**HOW TO COMPLETE THIS TASK:**
From the line containing "none -> white brick F5:H5 level 1" through the last line, print the records exactly and nothing else.

**INPUT DATA:**
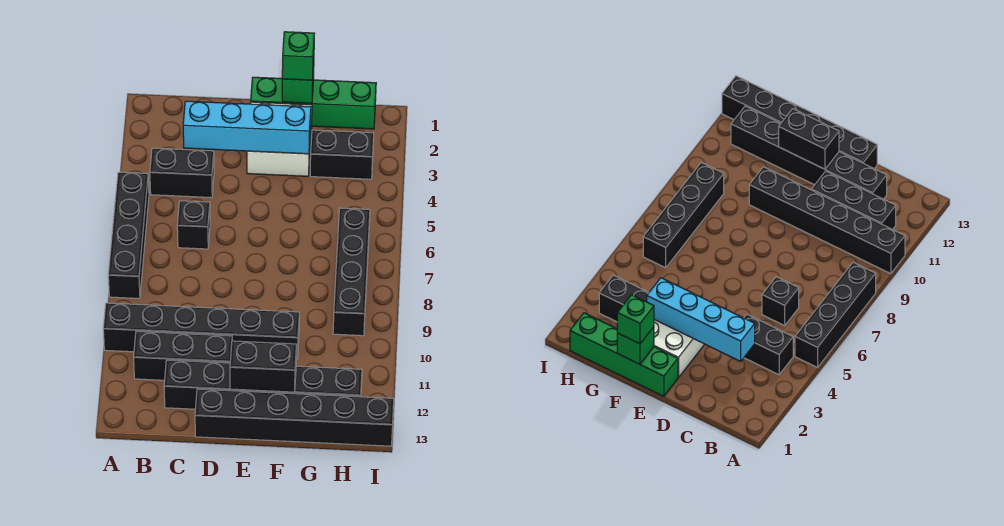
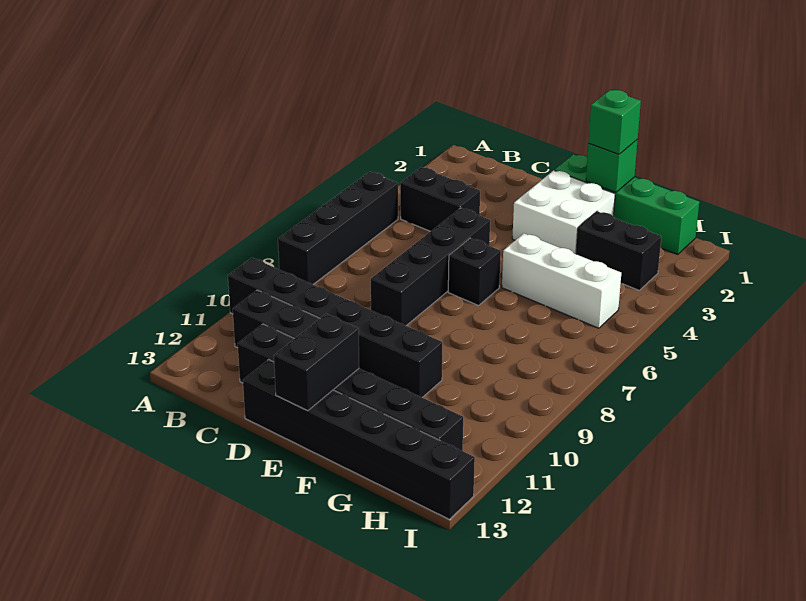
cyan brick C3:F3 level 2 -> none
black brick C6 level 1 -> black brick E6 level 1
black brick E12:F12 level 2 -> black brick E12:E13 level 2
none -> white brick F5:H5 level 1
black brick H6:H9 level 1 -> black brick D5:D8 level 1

**ANSWER:**
none -> white brick F5:H5 level 1
black brick H6:H9 level 1 -> black brick D5:D8 level 1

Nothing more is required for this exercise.